== Listed records ==
◆ ◆ ◆ ◆ ◆ ◆ ◆
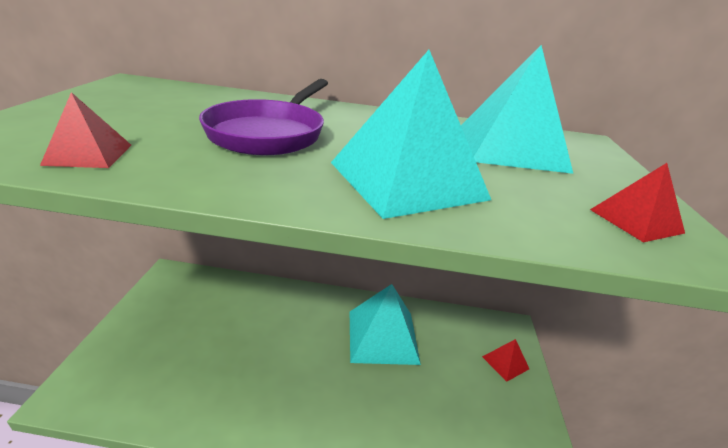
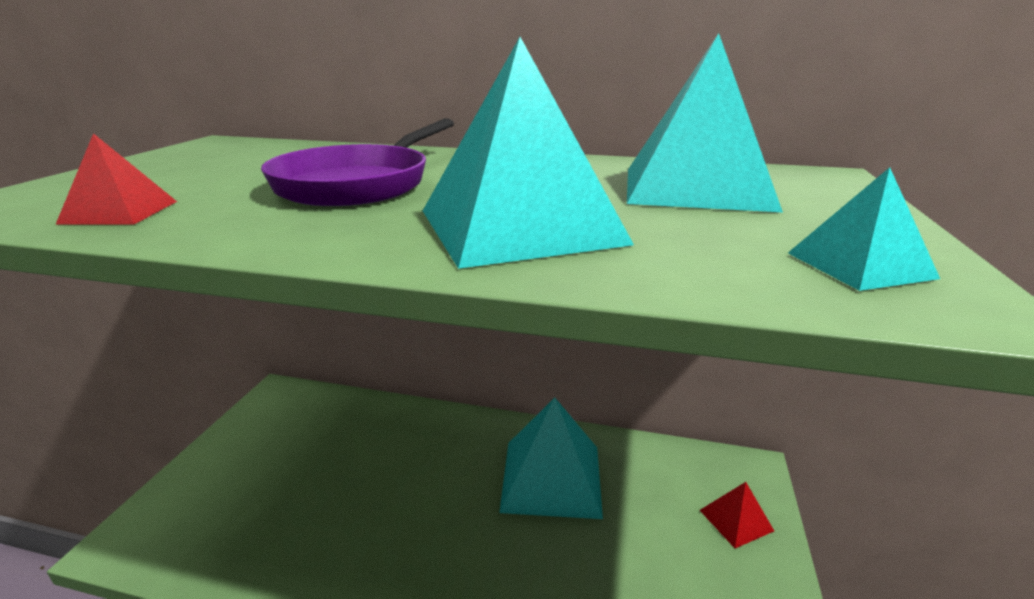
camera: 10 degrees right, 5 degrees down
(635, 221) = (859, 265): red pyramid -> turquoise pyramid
◆ ◆ ◆ ◆ ◆ ◆ ◆
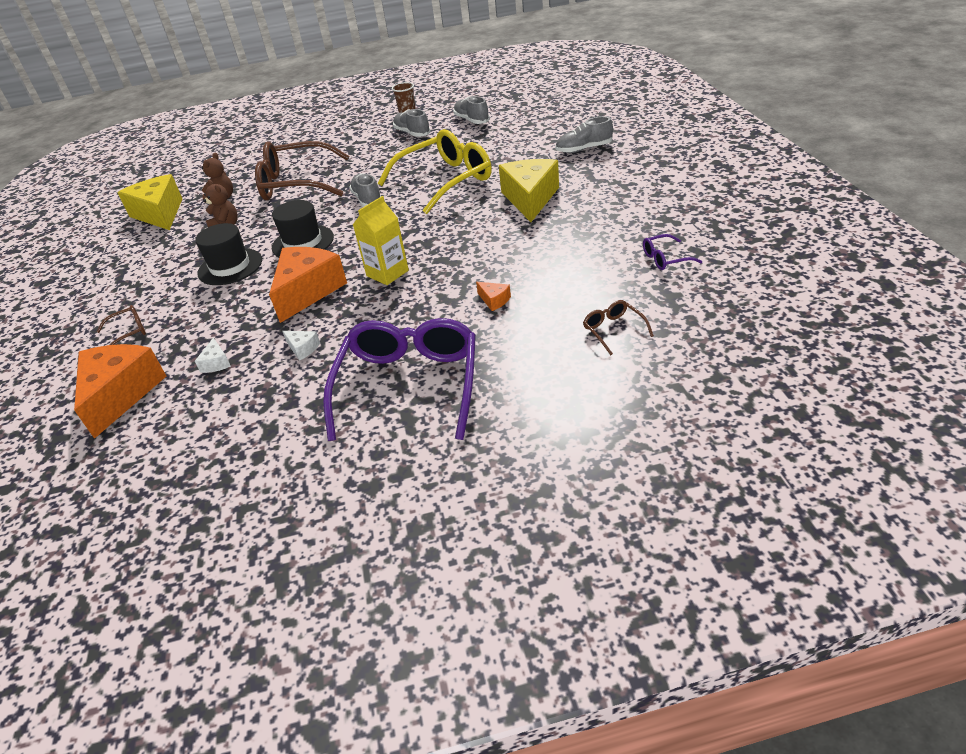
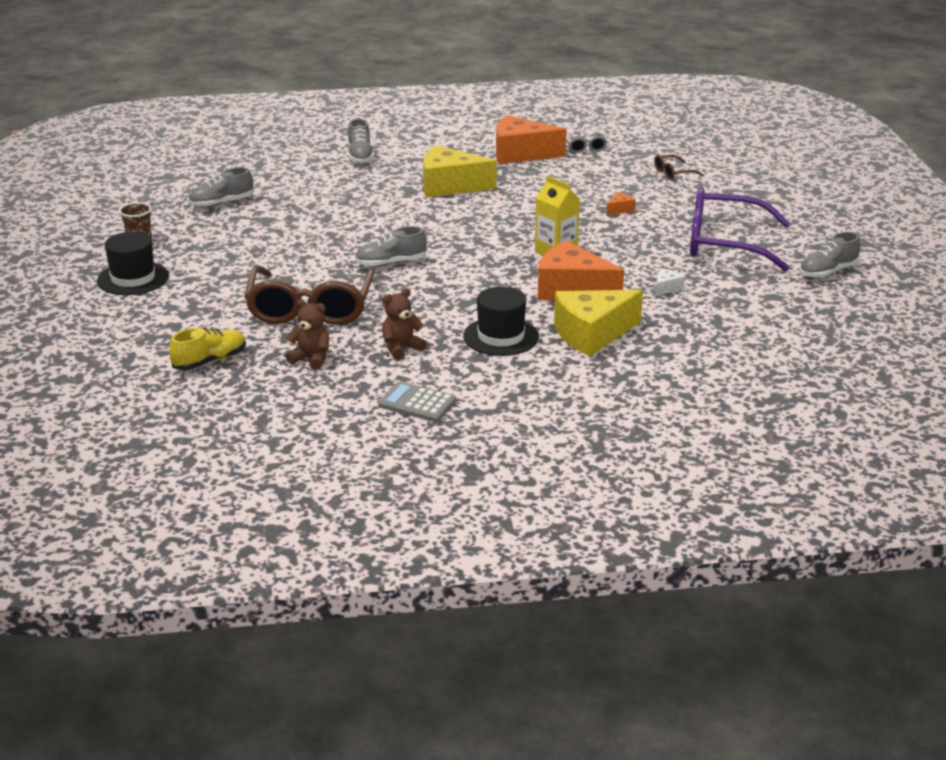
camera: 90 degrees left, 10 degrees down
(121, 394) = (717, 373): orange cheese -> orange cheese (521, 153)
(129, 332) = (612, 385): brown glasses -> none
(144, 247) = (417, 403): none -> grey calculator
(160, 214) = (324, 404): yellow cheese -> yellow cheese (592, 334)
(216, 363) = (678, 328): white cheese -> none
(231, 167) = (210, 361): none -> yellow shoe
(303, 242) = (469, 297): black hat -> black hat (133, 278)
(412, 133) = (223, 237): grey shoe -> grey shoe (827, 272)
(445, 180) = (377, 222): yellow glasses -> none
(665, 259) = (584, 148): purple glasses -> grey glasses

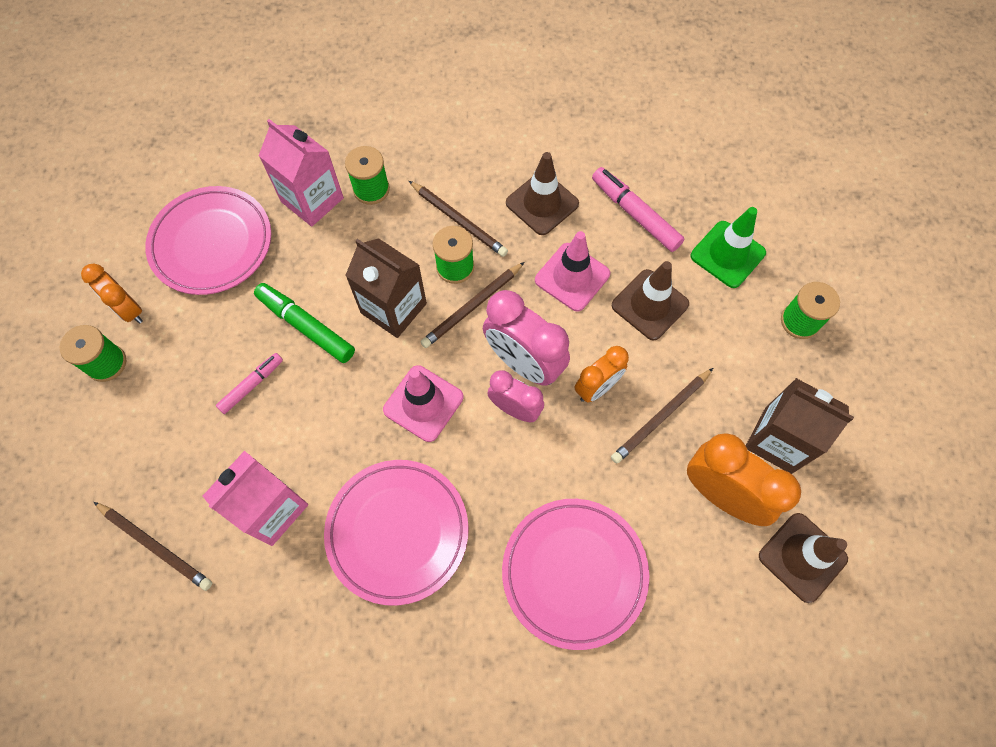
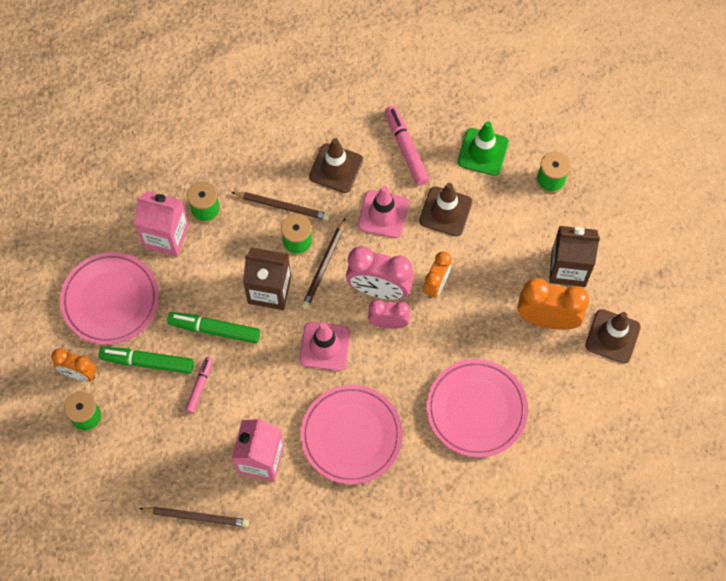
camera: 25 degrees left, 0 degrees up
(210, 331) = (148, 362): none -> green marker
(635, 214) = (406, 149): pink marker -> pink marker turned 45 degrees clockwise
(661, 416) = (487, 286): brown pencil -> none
◆ ◆ ◆ ◆ ◆ ◆ ◆
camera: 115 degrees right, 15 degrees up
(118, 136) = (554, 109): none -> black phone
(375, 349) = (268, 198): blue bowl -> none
◆ ◆ ◆ ◆ ◆ ◆ ◆
== What is being asked ==
Go through the entries and return each line where the word "camera" occurs.

== Output below ==
camera: 10 degrees right, 5 degrees down
camera: 90 degrees left, 10 degrees down
camera: 25 degrees left, 0 degrees up
camera: 115 degrees right, 15 degrees up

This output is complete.